## Exercise goal
Print nothing but the lines below starting at the line that holds "(524, 609) = (101, 181): none -> white teapot" and ending at the line that holds "(821, 269) = (304, 533): purple clock -> none", including both, each exactly as written.

──────── Extracted records

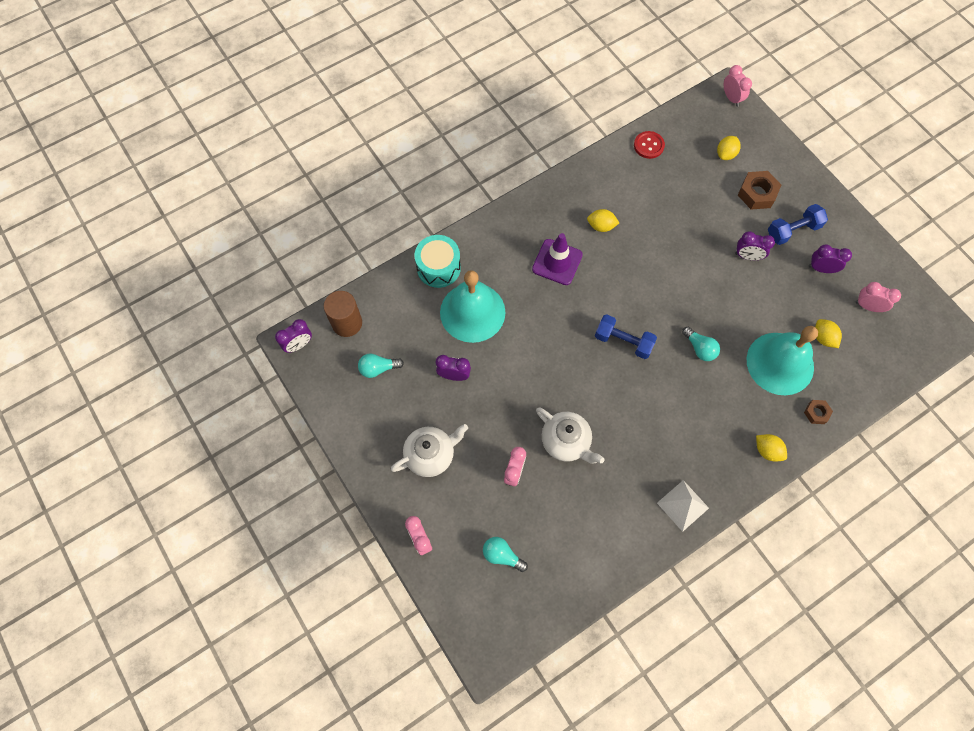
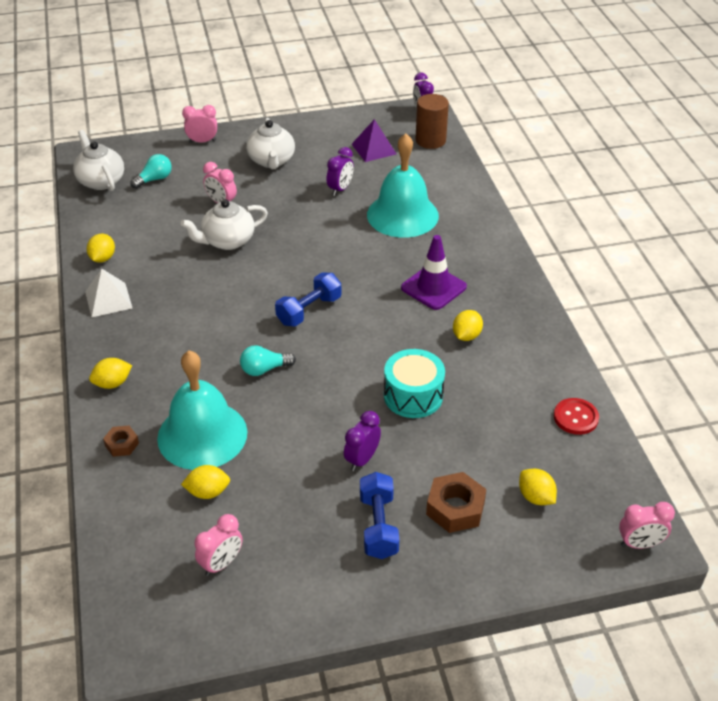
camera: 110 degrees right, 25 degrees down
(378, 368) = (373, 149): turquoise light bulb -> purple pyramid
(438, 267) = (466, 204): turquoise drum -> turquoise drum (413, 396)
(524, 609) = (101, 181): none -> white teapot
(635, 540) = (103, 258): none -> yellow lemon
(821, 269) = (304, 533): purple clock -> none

────────────────
──────── Extracted records

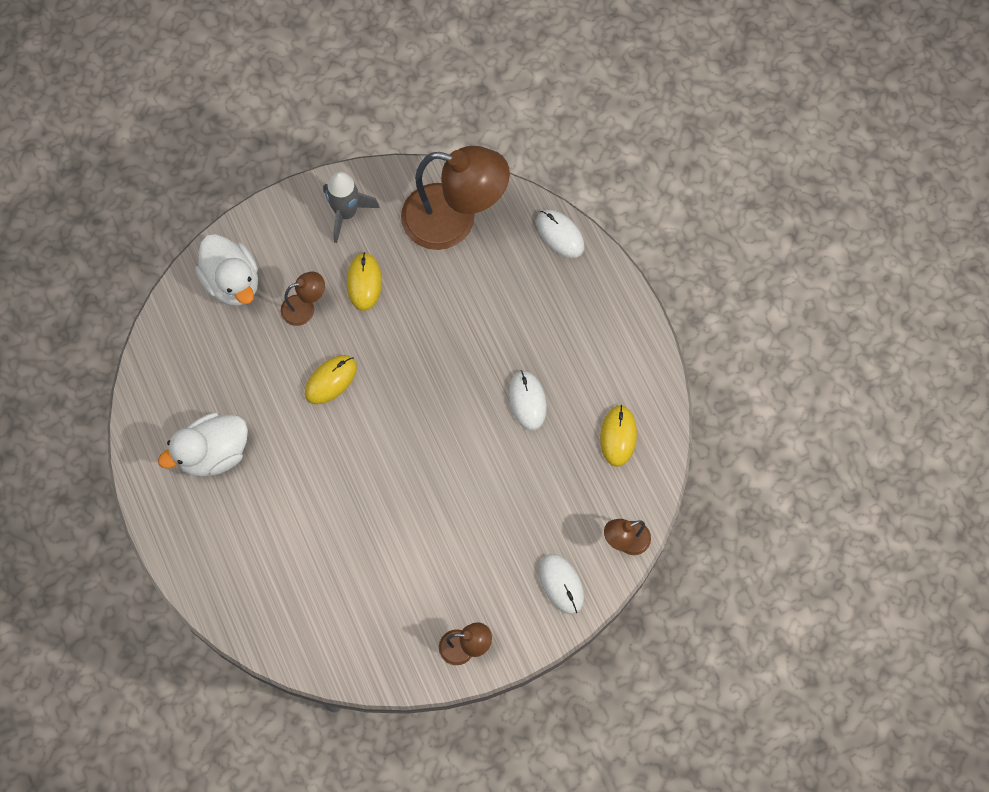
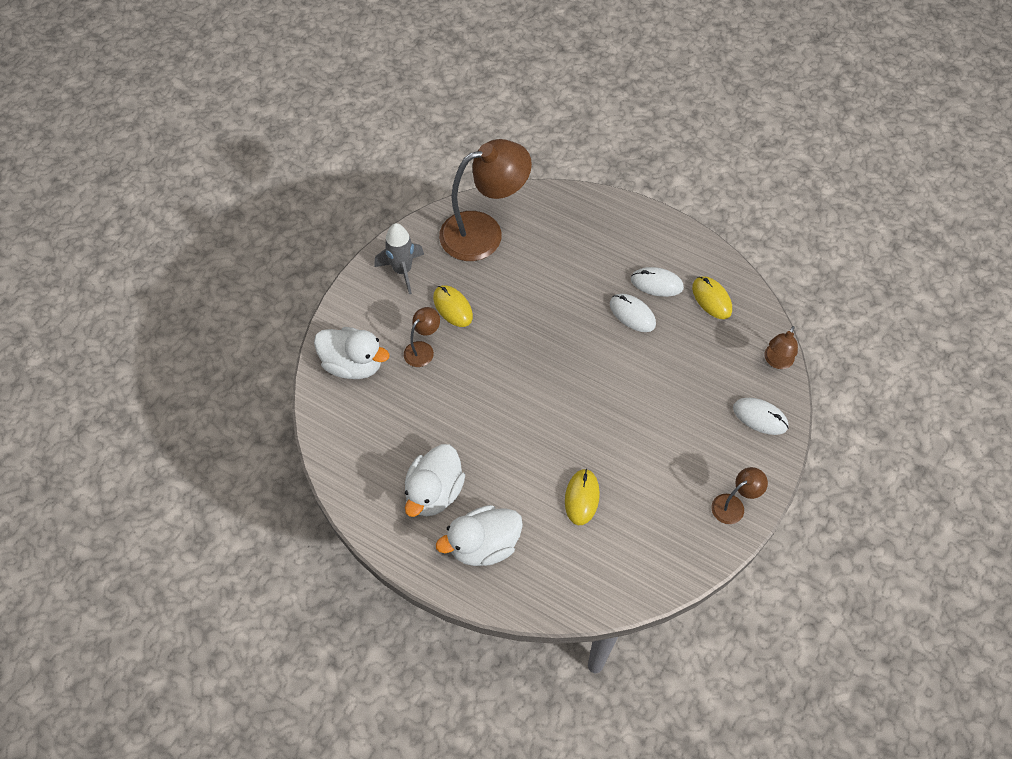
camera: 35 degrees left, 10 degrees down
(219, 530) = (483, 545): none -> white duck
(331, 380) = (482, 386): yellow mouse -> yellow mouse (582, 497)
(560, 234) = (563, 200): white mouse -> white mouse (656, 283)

────────────────
──────── Extracted records

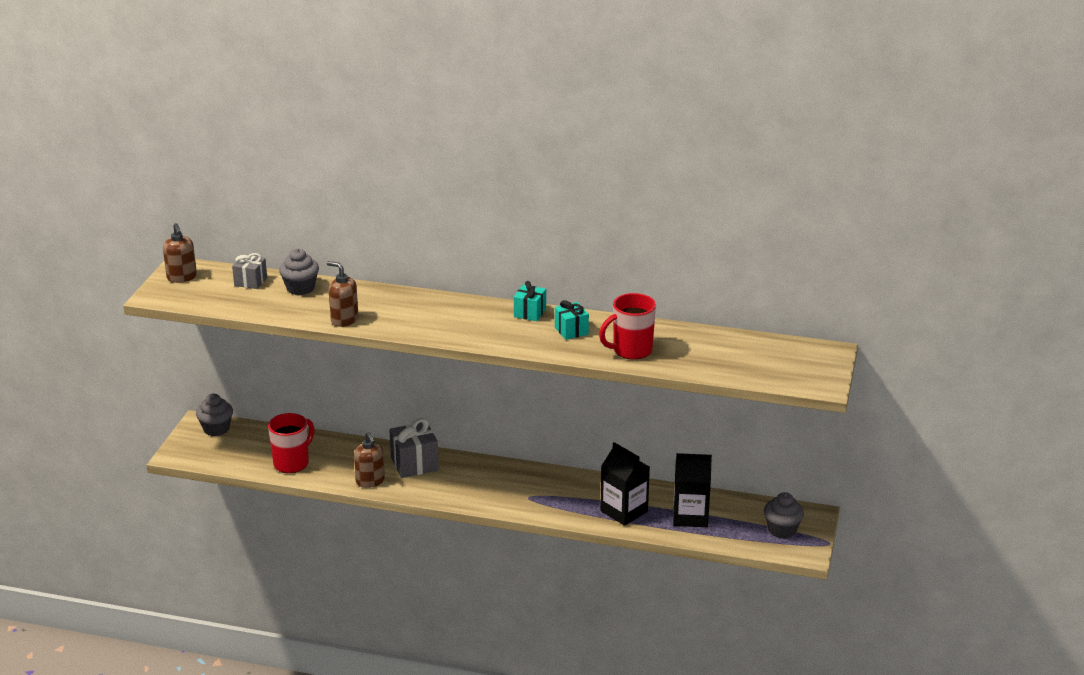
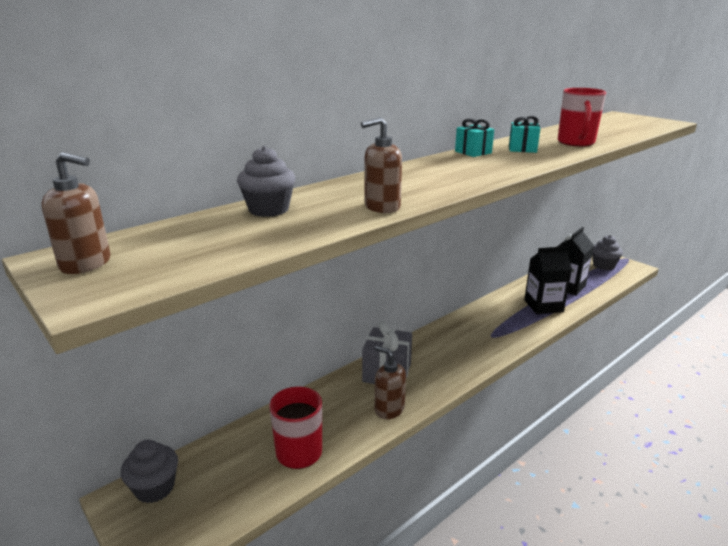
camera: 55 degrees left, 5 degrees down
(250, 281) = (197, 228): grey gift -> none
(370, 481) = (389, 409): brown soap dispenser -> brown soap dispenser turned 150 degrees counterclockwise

────────────────

## Response to this exercise
(524, 609) = (101, 181): none -> white teapot
(635, 540) = (103, 258): none -> yellow lemon
(821, 269) = (304, 533): purple clock -> none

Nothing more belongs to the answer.